:: Records to process ::

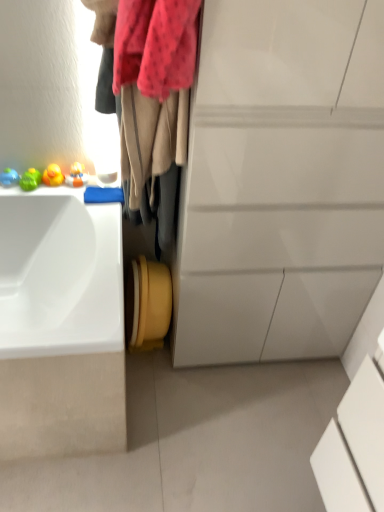
Question: Would you say white glossy sink at left contains white glossy cabinet at center?

Choices:
 (A) no
 (B) yes

Answer: (A)

Question: Is white glossy sink at left positioned in front of white glossy cabinet at center?

Choices:
 (A) no
 (B) yes

Answer: (A)

Question: Is white glossy sink at left wider than white glossy cabinet at center?

Choices:
 (A) yes
 (B) no

Answer: (A)

Question: Is the depth of white glossy sink at left greater than that of white glossy cabinet at center?

Choices:
 (A) no
 (B) yes

Answer: (B)

Question: Considering the relative sizes of white glossy sink at left and white glossy cabinet at center in the image provided, is white glossy sink at left bigger than white glossy cabinet at center?

Choices:
 (A) no
 (B) yes

Answer: (A)

Question: Does white glossy sink at left have a lesser height compared to white glossy cabinet at center?

Choices:
 (A) no
 (B) yes

Answer: (B)

Question: From a real-world perspective, is white glossy cabinet at center positioned under white glossy sink at left based on gravity?

Choices:
 (A) yes
 (B) no

Answer: (B)

Question: Can you confirm if white glossy cabinet at center is smaller than white glossy sink at left?

Choices:
 (A) no
 (B) yes

Answer: (A)

Question: Is white glossy cabinet at center bigger than white glossy sink at left?

Choices:
 (A) yes
 (B) no

Answer: (A)

Question: Is white glossy cabinet at center oriented away from white glossy sink at left?

Choices:
 (A) no
 (B) yes

Answer: (A)

Question: From the image's perspective, would you say white glossy cabinet at center is shown under white glossy sink at left?

Choices:
 (A) no
 (B) yes

Answer: (A)

Question: Is white glossy cabinet at center not inside white glossy sink at left?

Choices:
 (A) no
 (B) yes

Answer: (B)

Question: Is white glossy sink at left oriented towards velvet beige scarf at upper left?

Choices:
 (A) no
 (B) yes

Answer: (A)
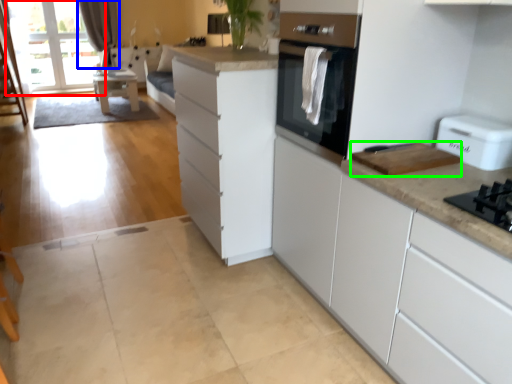
Question: Estimate the real-world distances between objects in this image. Which object is closer to window screen (highlighted by a red box), curtain (highlighted by a blue box) or appliance (highlighted by a green box)?

Choices:
 (A) curtain
 (B) appliance

Answer: (A)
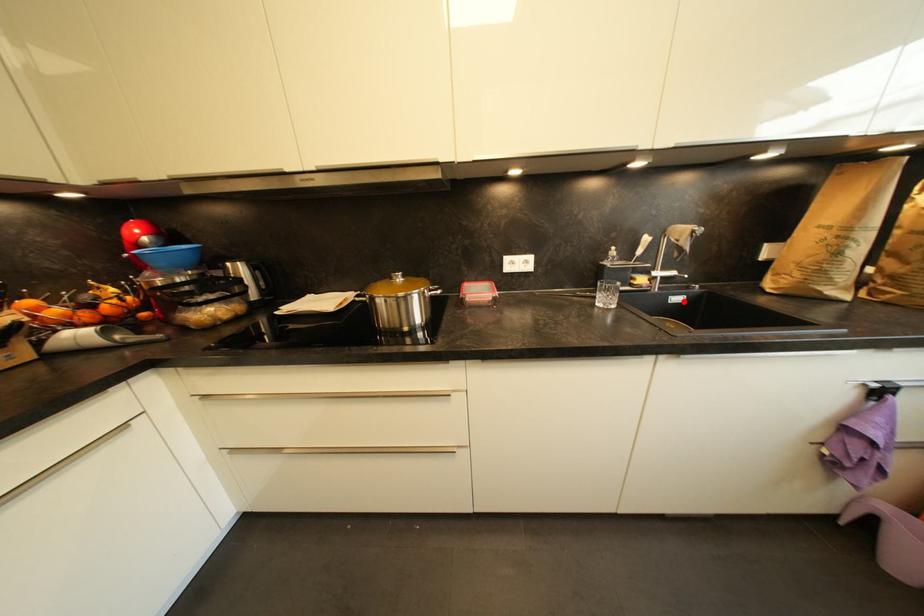
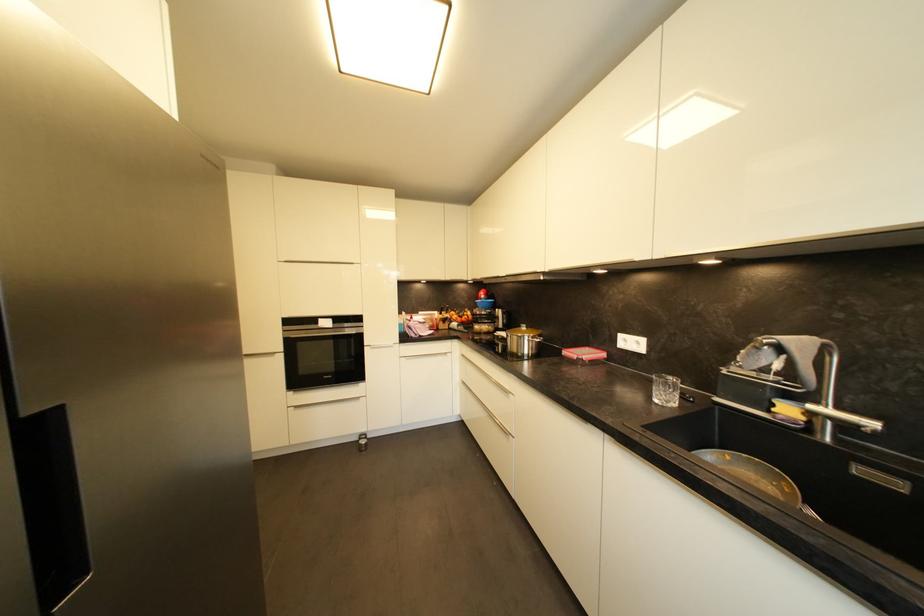
Where in the second image is the point corresponding to the highlighted location from the first image?

(904, 487)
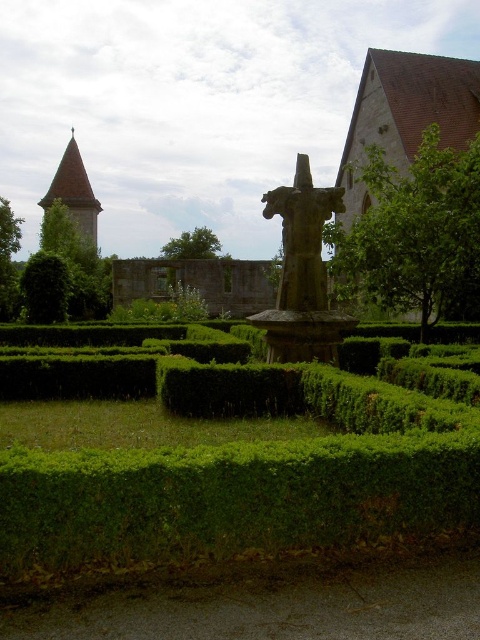
In the scene shown: You are a visitor in the garden and want to take a photo of both the green leafy tree at upper right and the green leafy tree at center. Which tree should you stand closer to in order to fit both into the frame?

You should stand closer to the green leafy tree at center because it is smaller than the green leafy tree at upper right. By positioning yourself nearer to the smaller tree, you can include both trees within the camera frame more effectively.

You are standing at the camera position in the garden scene. There is a green leafy bush at left. Can you reach it within 2 minutes if you walk at a normal pace of 3 feet per second?

The green leafy bush at left is 173.80 feet away from camera. Walking at 3 feet per second, it would take approximately 58 seconds, which is under 2 minutes. Yes, you can reach it within 2 minutes.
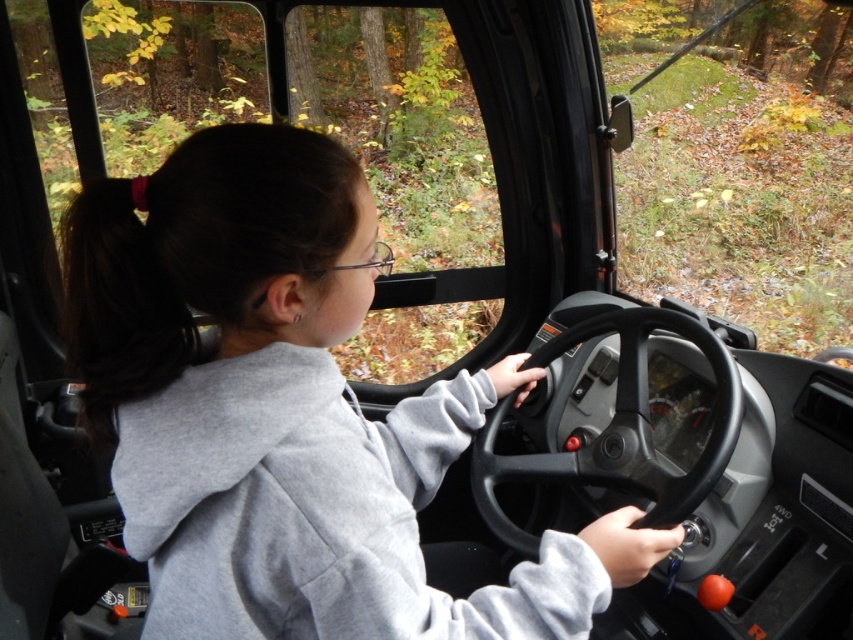
Question: Is dark brown hair at left below black rubber steering wheel at center?

Choices:
 (A) yes
 (B) no

Answer: (B)

Question: Can you confirm if dark brown hair at left is positioned above black rubber steering wheel at center?

Choices:
 (A) yes
 (B) no

Answer: (A)

Question: Does dark brown hair at left appear on the left side of black rubber steering wheel at center?

Choices:
 (A) yes
 (B) no

Answer: (A)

:::

Problem to solve: Give only the number of lines in the data above that contain the word "bush".

Correct output: 2